**** SUPPLIED ENTRIES ****

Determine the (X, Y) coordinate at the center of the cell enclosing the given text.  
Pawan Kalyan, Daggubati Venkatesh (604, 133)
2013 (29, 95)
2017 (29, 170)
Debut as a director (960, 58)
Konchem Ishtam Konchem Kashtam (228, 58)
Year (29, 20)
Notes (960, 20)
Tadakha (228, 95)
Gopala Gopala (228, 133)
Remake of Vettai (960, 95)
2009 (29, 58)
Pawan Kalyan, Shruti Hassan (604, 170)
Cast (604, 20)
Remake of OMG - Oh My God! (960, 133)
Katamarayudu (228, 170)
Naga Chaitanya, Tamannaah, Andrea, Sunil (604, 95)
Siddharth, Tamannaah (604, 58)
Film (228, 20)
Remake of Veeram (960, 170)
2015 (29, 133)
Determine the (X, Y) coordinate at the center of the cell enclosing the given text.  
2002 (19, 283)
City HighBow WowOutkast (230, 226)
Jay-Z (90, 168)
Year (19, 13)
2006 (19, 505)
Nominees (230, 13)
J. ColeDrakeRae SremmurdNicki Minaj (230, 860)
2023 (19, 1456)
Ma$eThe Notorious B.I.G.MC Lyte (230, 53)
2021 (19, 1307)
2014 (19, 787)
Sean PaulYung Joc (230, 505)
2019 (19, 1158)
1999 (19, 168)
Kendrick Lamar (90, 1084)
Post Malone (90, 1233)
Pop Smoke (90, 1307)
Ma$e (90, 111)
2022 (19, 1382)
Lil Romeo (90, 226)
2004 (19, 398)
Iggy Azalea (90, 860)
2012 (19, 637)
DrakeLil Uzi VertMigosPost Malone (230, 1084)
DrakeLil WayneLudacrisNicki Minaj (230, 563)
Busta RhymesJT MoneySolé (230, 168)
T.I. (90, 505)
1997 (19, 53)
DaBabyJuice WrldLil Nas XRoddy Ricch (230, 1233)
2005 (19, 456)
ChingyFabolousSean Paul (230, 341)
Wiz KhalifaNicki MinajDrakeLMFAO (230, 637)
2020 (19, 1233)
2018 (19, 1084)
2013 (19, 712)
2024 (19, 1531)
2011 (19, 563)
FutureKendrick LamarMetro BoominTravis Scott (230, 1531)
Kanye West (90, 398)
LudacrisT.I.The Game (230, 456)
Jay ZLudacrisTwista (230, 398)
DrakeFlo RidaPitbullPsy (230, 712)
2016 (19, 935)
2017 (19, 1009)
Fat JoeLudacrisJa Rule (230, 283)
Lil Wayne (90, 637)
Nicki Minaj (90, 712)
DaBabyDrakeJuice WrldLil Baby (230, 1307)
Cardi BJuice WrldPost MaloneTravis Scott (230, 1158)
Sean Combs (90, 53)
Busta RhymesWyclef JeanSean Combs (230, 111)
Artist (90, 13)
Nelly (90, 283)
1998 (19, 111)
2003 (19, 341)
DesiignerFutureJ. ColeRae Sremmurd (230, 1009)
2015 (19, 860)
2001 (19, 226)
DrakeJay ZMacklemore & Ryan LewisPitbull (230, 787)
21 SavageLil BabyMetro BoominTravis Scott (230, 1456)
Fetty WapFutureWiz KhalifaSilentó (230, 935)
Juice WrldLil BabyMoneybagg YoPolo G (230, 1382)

****

# WHAT THE EXERCISE ASKS
Write out all the records above, word for word and line by line, in the same order.

# FINISHED TASK
Determine the (X, Y) coordinate at the center of the cell enclosing the given text.  
Pawan Kalyan, Daggubati Venkatesh (604, 133)
2013 (29, 95)
2017 (29, 170)
Debut as a director (960, 58)
Konchem Ishtam Konchem Kashtam (228, 58)
Year (29, 20)
Notes (960, 20)
Tadakha (228, 95)
Gopala Gopala (228, 133)
Remake of Vettai (960, 95)
2009 (29, 58)
Pawan Kalyan, Shruti Hassan (604, 170)
Cast (604, 20)
Remake of OMG - Oh My God! (960, 133)
Katamarayudu (228, 170)
Naga Chaitanya, Tamannaah, Andrea, Sunil (604, 95)
Siddharth, Tamannaah (604, 58)
Film (228, 20)
Remake of Veeram (960, 170)
2015 (29, 133)
Determine the (X, Y) coordinate at the center of the cell enclosing the given text.  
2002 (19, 283)
City HighBow WowOutkast (230, 226)
Jay-Z (90, 168)
Year (19, 13)
2006 (19, 505)
Nominees (230, 13)
J. ColeDrakeRae SremmurdNicki Minaj (230, 860)
2023 (19, 1456)
Ma$eThe Notorious B.I.G.MC Lyte (230, 53)
2021 (19, 1307)
2014 (19, 787)
Sean PaulYung Joc (230, 505)
2019 (19, 1158)
1999 (19, 168)
Kendrick Lamar (90, 1084)
Post Malone (90, 1233)
Pop Smoke (90, 1307)
Ma$e (90, 111)
2022 (19, 1382)
Lil Romeo (90, 226)
2004 (19, 398)
Iggy Azalea (90, 860)
2012 (19, 637)
DrakeLil Uzi VertMigosPost Malone (230, 1084)
DrakeLil WayneLudacrisNicki Minaj (230, 563)
Busta RhymesJT MoneySolé (230, 168)
T.I. (90, 505)
1997 (19, 53)
DaBabyJuice WrldLil Nas XRoddy Ricch (230, 1233)
2005 (19, 456)
ChingyFabolousSean Paul (230, 341)
Wiz KhalifaNicki MinajDrakeLMFAO (230, 637)
2020 (19, 1233)
2018 (19, 1084)
2013 (19, 712)
2024 (19, 1531)
2011 (19, 563)
FutureKendrick LamarMetro BoominTravis Scott (230, 1531)
Kanye West (90, 398)
LudacrisT.I.The Game (230, 456)
Jay ZLudacrisTwista (230, 398)
DrakeFlo RidaPitbullPsy (230, 712)
2016 (19, 935)
2017 (19, 1009)
Fat JoeLudacrisJa Rule (230, 283)
Lil Wayne (90, 637)
Nicki Minaj (90, 712)
DaBabyDrakeJuice WrldLil Baby (230, 1307)
Cardi BJuice WrldPost MaloneTravis Scott (230, 1158)
Sean Combs (90, 53)
Busta RhymesWyclef JeanSean Combs (230, 111)
Artist (90, 13)
Nelly (90, 283)
1998 (19, 111)
2003 (19, 341)
DesiignerFutureJ. ColeRae Sremmurd (230, 1009)
2015 (19, 860)
2001 (19, 226)
DrakeJay ZMacklemore & Ryan LewisPitbull (230, 787)
21 SavageLil BabyMetro BoominTravis Scott (230, 1456)
Fetty WapFutureWiz KhalifaSilentó (230, 935)
Juice WrldLil BabyMoneybagg YoPolo G (230, 1382)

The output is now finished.